▶ What you are asked to do:
Render the rows below as a Markdown table with the columns Step and Line, numbering each line under Step. Leave out blank lines and the pictures.

──────── Items ────────

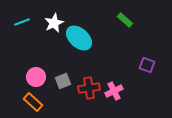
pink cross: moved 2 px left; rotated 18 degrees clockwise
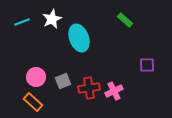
white star: moved 2 px left, 4 px up
cyan ellipse: rotated 28 degrees clockwise
purple square: rotated 21 degrees counterclockwise
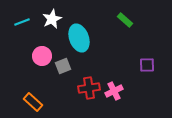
pink circle: moved 6 px right, 21 px up
gray square: moved 15 px up
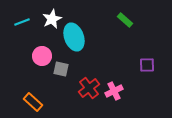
cyan ellipse: moved 5 px left, 1 px up
gray square: moved 2 px left, 3 px down; rotated 35 degrees clockwise
red cross: rotated 30 degrees counterclockwise
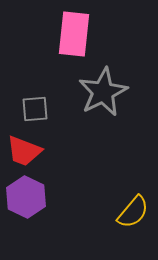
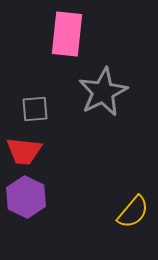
pink rectangle: moved 7 px left
red trapezoid: rotated 15 degrees counterclockwise
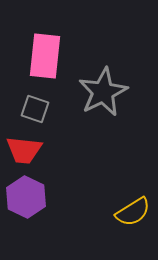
pink rectangle: moved 22 px left, 22 px down
gray square: rotated 24 degrees clockwise
red trapezoid: moved 1 px up
yellow semicircle: rotated 18 degrees clockwise
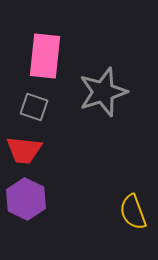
gray star: rotated 9 degrees clockwise
gray square: moved 1 px left, 2 px up
purple hexagon: moved 2 px down
yellow semicircle: rotated 102 degrees clockwise
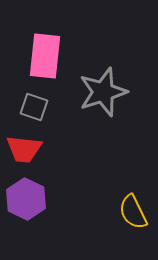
red trapezoid: moved 1 px up
yellow semicircle: rotated 6 degrees counterclockwise
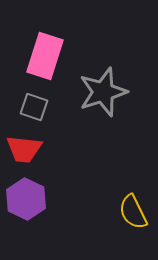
pink rectangle: rotated 12 degrees clockwise
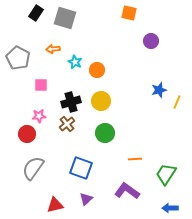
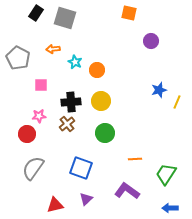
black cross: rotated 12 degrees clockwise
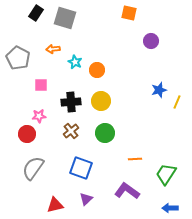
brown cross: moved 4 px right, 7 px down
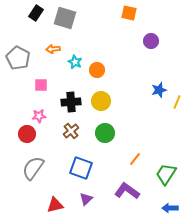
orange line: rotated 48 degrees counterclockwise
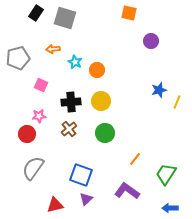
gray pentagon: rotated 30 degrees clockwise
pink square: rotated 24 degrees clockwise
brown cross: moved 2 px left, 2 px up
blue square: moved 7 px down
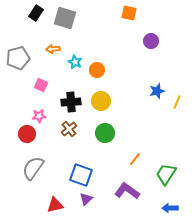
blue star: moved 2 px left, 1 px down
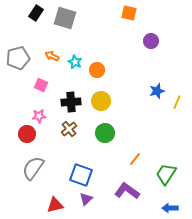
orange arrow: moved 1 px left, 7 px down; rotated 32 degrees clockwise
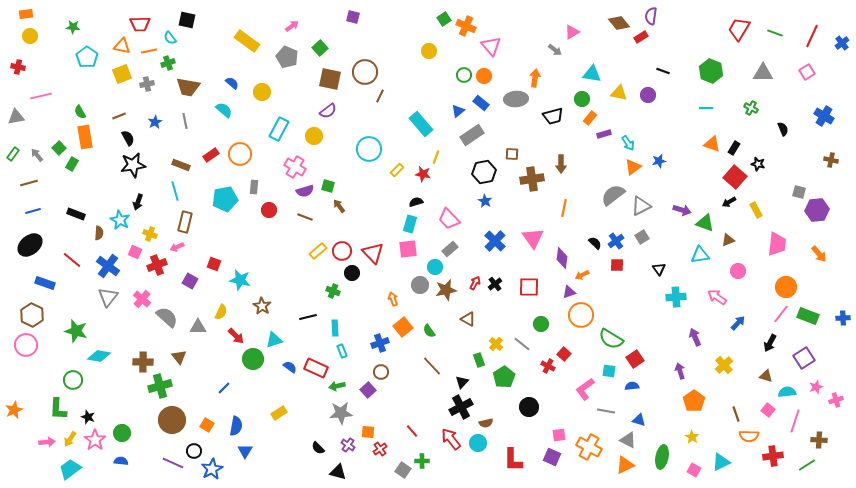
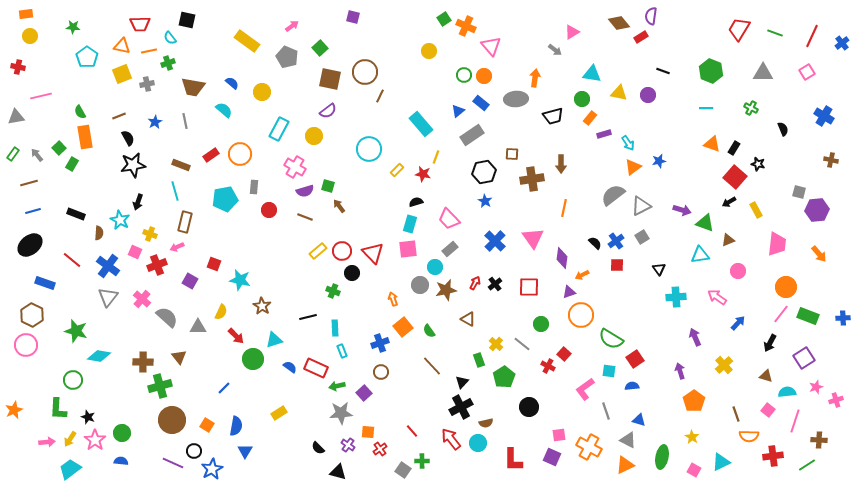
brown trapezoid at (188, 87): moved 5 px right
purple square at (368, 390): moved 4 px left, 3 px down
gray line at (606, 411): rotated 60 degrees clockwise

────────

▶ Exercise output:
| Step | Line |
|---|---|
| 1 | pink cross: moved 2 px left; rotated 18 degrees clockwise |
| 2 | white star: moved 2 px left, 4 px up |
| 3 | cyan ellipse: rotated 28 degrees clockwise |
| 4 | purple square: rotated 21 degrees counterclockwise |
| 5 | pink circle: moved 6 px right, 21 px up |
| 6 | gray square: moved 15 px up |
| 7 | cyan ellipse: moved 5 px left, 1 px up |
| 8 | gray square: moved 2 px left, 3 px down; rotated 35 degrees clockwise |
| 9 | red cross: rotated 30 degrees counterclockwise |
| 10 | pink rectangle: moved 7 px left |
| 11 | red trapezoid: rotated 15 degrees counterclockwise |
| 12 | pink rectangle: moved 22 px left, 22 px down |
| 13 | gray square: rotated 24 degrees clockwise |
| 14 | red trapezoid: moved 1 px up |
| 15 | yellow semicircle: rotated 18 degrees clockwise |
| 16 | gray star: rotated 9 degrees clockwise |
| 17 | gray square: moved 1 px left, 2 px up |
| 18 | purple hexagon: moved 2 px down |
| 19 | yellow semicircle: rotated 102 degrees clockwise |
| 20 | red trapezoid: moved 1 px up |
| 21 | yellow semicircle: rotated 6 degrees counterclockwise |
| 22 | pink rectangle: rotated 12 degrees clockwise |
| 23 | black cross: rotated 12 degrees clockwise |
| 24 | brown cross: moved 4 px right, 7 px down |
| 25 | orange line: rotated 48 degrees counterclockwise |
| 26 | gray pentagon: rotated 30 degrees clockwise |
| 27 | pink square: rotated 24 degrees clockwise |
| 28 | brown cross: moved 2 px left, 2 px up |
| 29 | blue square: moved 7 px down |
| 30 | blue star: moved 2 px left, 1 px down |
| 31 | orange arrow: moved 1 px left, 7 px down; rotated 32 degrees clockwise |
| 32 | brown trapezoid at (188, 87): moved 5 px right |
| 33 | purple square at (368, 390): moved 4 px left, 3 px down |
| 34 | gray line at (606, 411): rotated 60 degrees clockwise |